§ **Input data**
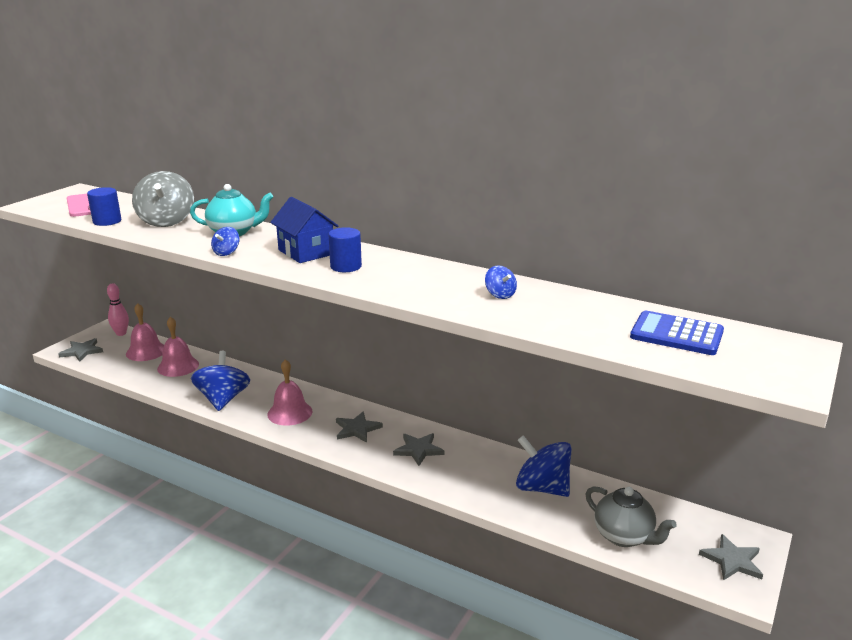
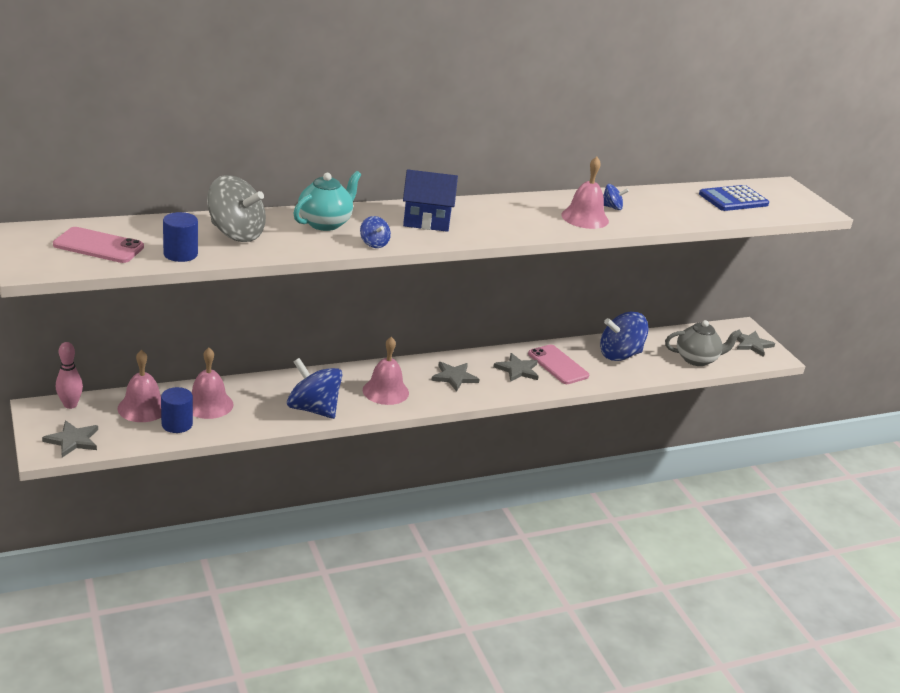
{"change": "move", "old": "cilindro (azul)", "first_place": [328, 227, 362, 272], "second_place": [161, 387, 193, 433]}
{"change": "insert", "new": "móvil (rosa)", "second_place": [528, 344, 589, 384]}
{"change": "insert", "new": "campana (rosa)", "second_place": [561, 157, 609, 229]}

§ **What is expected**
State only how many lines in the material include "rosa".

§ **Result**
2